# WHAT TO PRODUCE
Only a slice of the listing below is wanted. Retype the lines from the one containing "DHT2 pin DATA: D8 -> D1" through the one containing "DRIVER3 pin GND: none -> GND", exactly, both ends included.

Top of INPUT MATERIAL

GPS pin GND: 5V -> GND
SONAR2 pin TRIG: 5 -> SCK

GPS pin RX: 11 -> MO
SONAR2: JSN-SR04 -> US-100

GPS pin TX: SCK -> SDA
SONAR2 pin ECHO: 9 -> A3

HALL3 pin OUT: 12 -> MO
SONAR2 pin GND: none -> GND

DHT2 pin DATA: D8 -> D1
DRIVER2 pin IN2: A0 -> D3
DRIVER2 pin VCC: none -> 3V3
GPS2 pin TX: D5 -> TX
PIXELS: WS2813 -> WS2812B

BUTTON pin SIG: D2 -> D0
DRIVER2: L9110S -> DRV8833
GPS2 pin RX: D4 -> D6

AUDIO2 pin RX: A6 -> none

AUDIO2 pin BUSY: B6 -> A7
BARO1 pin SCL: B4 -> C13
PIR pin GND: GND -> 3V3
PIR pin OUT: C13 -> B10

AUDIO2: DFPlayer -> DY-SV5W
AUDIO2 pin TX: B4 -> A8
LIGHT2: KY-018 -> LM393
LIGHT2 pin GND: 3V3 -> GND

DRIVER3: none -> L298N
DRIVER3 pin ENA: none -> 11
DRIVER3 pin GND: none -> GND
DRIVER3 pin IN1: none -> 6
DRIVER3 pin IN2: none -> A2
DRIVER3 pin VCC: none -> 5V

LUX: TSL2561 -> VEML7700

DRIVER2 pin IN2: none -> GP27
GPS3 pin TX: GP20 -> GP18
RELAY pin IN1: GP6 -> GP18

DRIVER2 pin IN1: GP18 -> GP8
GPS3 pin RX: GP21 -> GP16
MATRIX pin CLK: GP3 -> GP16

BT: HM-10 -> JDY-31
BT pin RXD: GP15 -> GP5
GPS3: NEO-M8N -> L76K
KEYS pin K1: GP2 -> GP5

Bottom of INPUT MATERIAL

# RESPONSE TO THIS TASK
DHT2 pin DATA: D8 -> D1
DRIVER2 pin IN2: A0 -> D3
DRIVER2 pin VCC: none -> 3V3
GPS2 pin TX: D5 -> TX
PIXELS: WS2813 -> WS2812B

BUTTON pin SIG: D2 -> D0
DRIVER2: L9110S -> DRV8833
GPS2 pin RX: D4 -> D6

AUDIO2 pin RX: A6 -> none

AUDIO2 pin BUSY: B6 -> A7
BARO1 pin SCL: B4 -> C13
PIR pin GND: GND -> 3V3
PIR pin OUT: C13 -> B10

AUDIO2: DFPlayer -> DY-SV5W
AUDIO2 pin TX: B4 -> A8
LIGHT2: KY-018 -> LM393
LIGHT2 pin GND: 3V3 -> GND

DRIVER3: none -> L298N
DRIVER3 pin ENA: none -> 11
DRIVER3 pin GND: none -> GND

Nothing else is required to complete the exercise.